### EXERCISE DIRECTIONS
Repeat the data in full. Drop every picture.

### Records from a collection
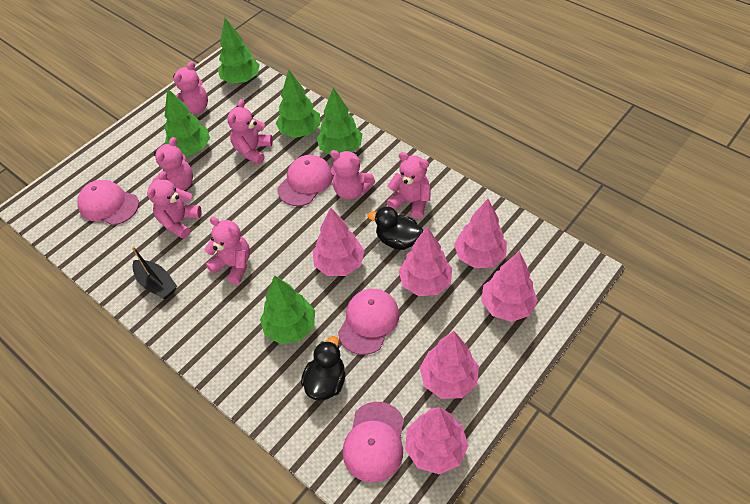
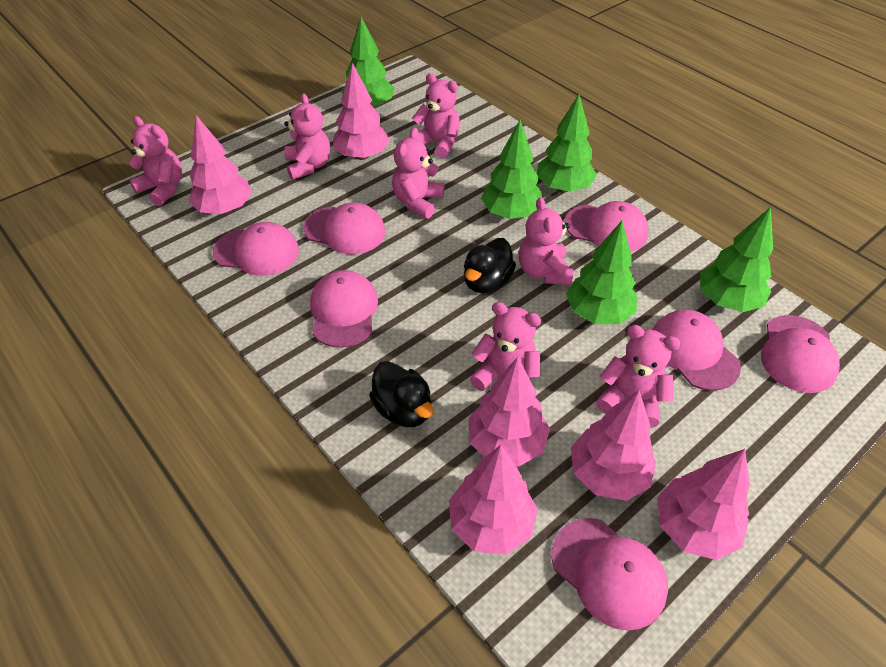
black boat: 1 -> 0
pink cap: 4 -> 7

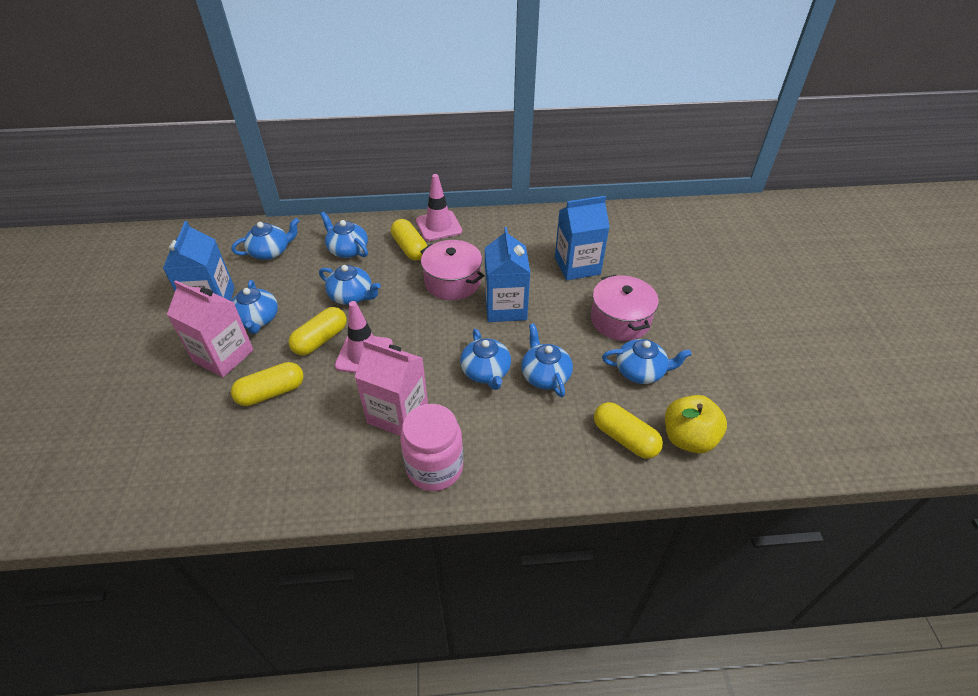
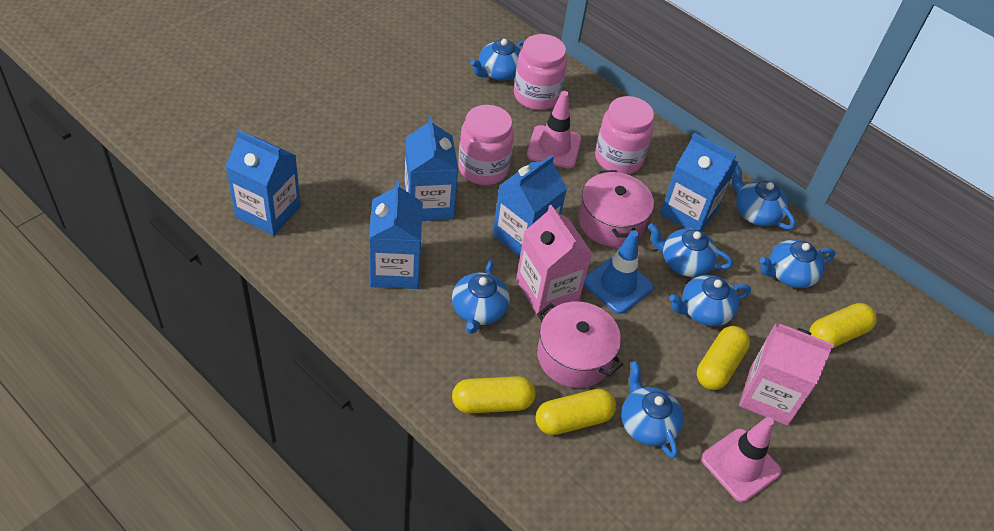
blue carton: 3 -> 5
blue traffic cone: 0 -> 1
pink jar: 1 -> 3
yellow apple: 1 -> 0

### EXPECTED OUTPUT
black boat: 1 -> 0
pink cap: 4 -> 7

blue carton: 3 -> 5
blue traffic cone: 0 -> 1
pink jar: 1 -> 3
yellow apple: 1 -> 0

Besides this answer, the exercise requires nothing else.